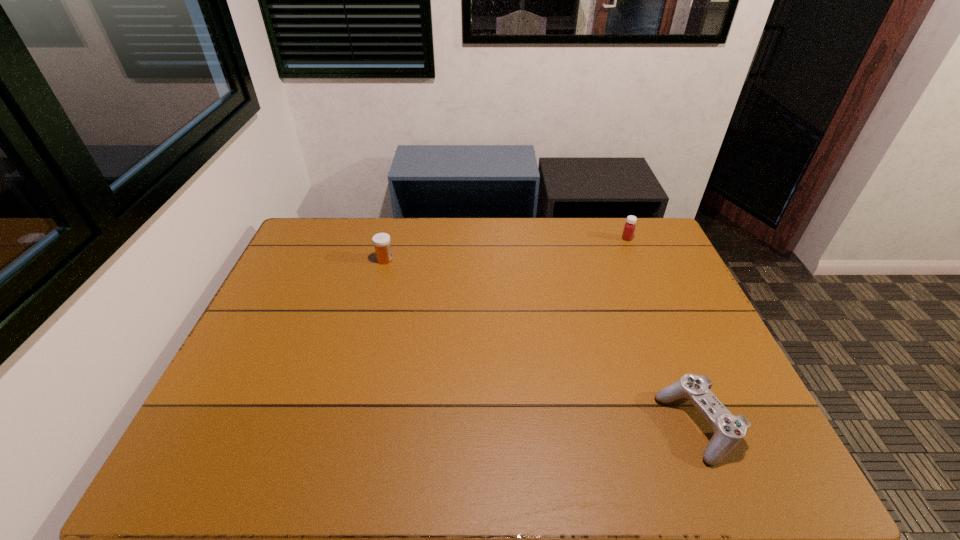
This screenshot has width=960, height=540. I want to click on free point between the nearest object and the farther medicine, so click(x=662, y=332).

This screenshot has height=540, width=960. I want to click on empty space that is in between the nearer medicine and the shortest object, so click(541, 343).

Where is `free spot between the nearer medicine and the nearest object`? free spot between the nearer medicine and the nearest object is located at coordinates (541, 343).

Locate an element on the screen. vacant region between the nearest object and the right medicine is located at coordinates (662, 332).

At what (x,y) coordinates should I click in order to perform the action: click on free space between the control and the nearer medicine. Please return your answer as a coordinate pair (x, y). The height and width of the screenshot is (540, 960). Looking at the image, I should click on (541, 343).

Where is `free space between the right medicine and the second farthest object`? free space between the right medicine and the second farthest object is located at coordinates (506, 249).

The width and height of the screenshot is (960, 540). Find the location of `vacant area between the shortest object and the farther medicine`. vacant area between the shortest object and the farther medicine is located at coordinates (662, 332).

Find the location of a particular element. The height and width of the screenshot is (540, 960). free space between the leftmost object and the right medicine is located at coordinates (506, 249).

I want to click on the closest object to the shortest object, so (x=629, y=227).

Locate which object ranks second in proximity to the farther medicine. Please provide its 2D coordinates. Your answer should be formatted as a tuple, i.e. [(x, y)], where the tuple contains the x and y coordinates of a point satisfying the conditions above.

[(381, 241)]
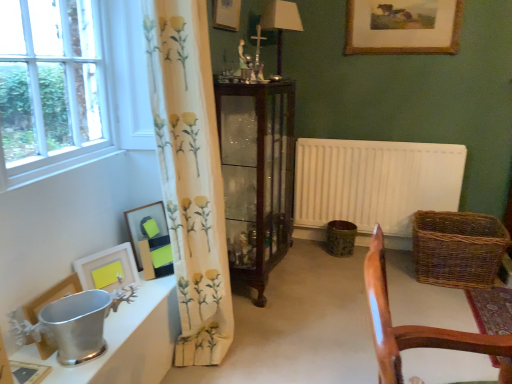
Question: Considering the relative sizes of white matte picture frame at lower left, the fourth picture frame in the back-to-front sequence, and wooden chair at lower right in the image provided, is white matte picture frame at lower left, the fourth picture frame in the back-to-front sequence, wider than wooden chair at lower right?

Choices:
 (A) no
 (B) yes

Answer: (A)

Question: Does white matte picture frame at lower left, the fourth picture frame in the back-to-front sequence, appear on the left side of wooden chair at lower right?

Choices:
 (A) no
 (B) yes

Answer: (B)

Question: Is white matte picture frame at lower left, the 4th picture frame in the right-to-left sequence, facing away from wooden chair at lower right?

Choices:
 (A) yes
 (B) no

Answer: (B)

Question: Would you consider white matte picture frame at lower left, the 4th picture frame in the right-to-left sequence, to be distant from wooden chair at lower right?

Choices:
 (A) no
 (B) yes

Answer: (B)

Question: Is white matte picture frame at lower left, the fourth picture frame in the back-to-front sequence, at the right side of wooden chair at lower right?

Choices:
 (A) no
 (B) yes

Answer: (A)

Question: In terms of width, does gold-framed painting at upper center, placed as the sixth picture frame when sorted from left to right, look wider or thinner when compared to white matte radiator at center right?

Choices:
 (A) wide
 (B) thin

Answer: (B)

Question: Visually, is gold-framed painting at upper center, which is the sixth picture frame from front to back, positioned to the left or to the right of white matte radiator at center right?

Choices:
 (A) right
 (B) left

Answer: (A)

Question: In terms of size, does gold-framed painting at upper center, which is counted as the first picture frame, starting from the top, appear bigger or smaller than white matte radiator at center right?

Choices:
 (A) small
 (B) big

Answer: (A)

Question: Do you think gold-framed painting at upper center, placed as the sixth picture frame when sorted from left to right, is within white matte radiator at center right, or outside of it?

Choices:
 (A) outside
 (B) inside

Answer: (A)

Question: Is point (118, 344) positioned closer to the camera than point (471, 339)?

Choices:
 (A) farther
 (B) closer

Answer: (A)

Question: From the image's perspective, is polished silver bucket at lower left located above or below wooden chair at lower right?

Choices:
 (A) below
 (B) above

Answer: (A)

Question: In terms of size, does polished silver bucket at lower left appear bigger or smaller than wooden chair at lower right?

Choices:
 (A) big
 (B) small

Answer: (B)

Question: Considering the positions of polished silver bucket at lower left and wooden chair at lower right in the image, is polished silver bucket at lower left wider or thinner than wooden chair at lower right?

Choices:
 (A) thin
 (B) wide

Answer: (A)

Question: Is gold-framed painting at upper center, placed as the sixth picture frame when sorted from left to right, wider or thinner than dark wood cabinet at center?

Choices:
 (A) wide
 (B) thin

Answer: (B)

Question: Based on their sizes in the image, would you say gold-framed painting at upper center, placed as the 1th picture frame when sorted from right to left, is bigger or smaller than dark wood cabinet at center?

Choices:
 (A) small
 (B) big

Answer: (A)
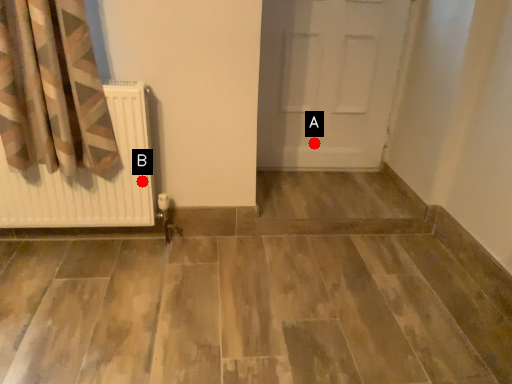
Question: Two points are circled on the image, labeled by A and B beside each circle. Which point is farther from the camera taking this photo?

Choices:
 (A) A is further
 (B) B is further

Answer: (A)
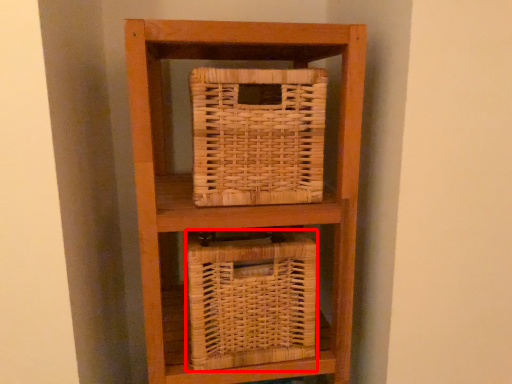
Question: From the image's perspective, considering the relative positions of basket (annotated by the red box) and basket in the image provided, where is basket (annotated by the red box) located with respect to the staircase?

Choices:
 (A) below
 (B) above

Answer: (A)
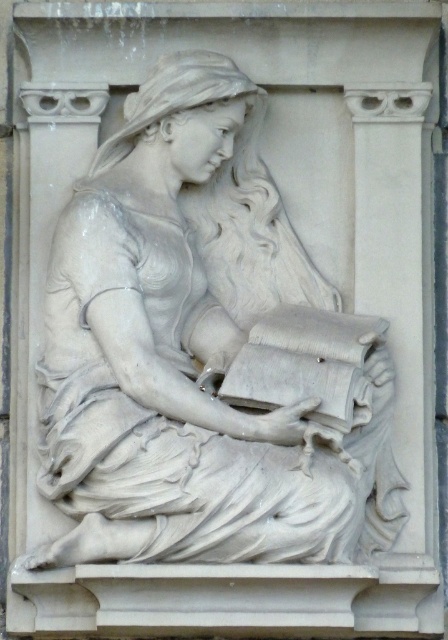
You are an art conservator examining the marble relief sculpture. You notice two points of interest marked at coordinates point (215, 262) and point (242, 371). Based on their positions, which point is closer to the viewer?

Point (242, 371) is closer to the viewer because it is in front of point (215, 262).

What are the coordinates of the white marble statue at center?

The coordinates of the white marble statue at center are at point (x=203, y=353).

▸ The problem: Repeat the listing above word for word, from the line with "Question: From the image's perspective, considering" through the last line of the listing, both included. Leave out the pictures.

▸ Exercise response:
Question: From the image's perspective, considering the relative positions of basket (annotated by the red box) and basket in the image provided, where is basket (annotated by the red box) located with respect to the staircase?

Choices:
 (A) below
 (B) above

Answer: (A)
You are an art conservator examining the marble relief sculpture. You notice two points of interest marked at coordinates point (215, 262) and point (242, 371). Based on their positions, which point is closer to the viewer?

Point (242, 371) is closer to the viewer because it is in front of point (215, 262).

What are the coordinates of the white marble statue at center?

The coordinates of the white marble statue at center are at point (x=203, y=353).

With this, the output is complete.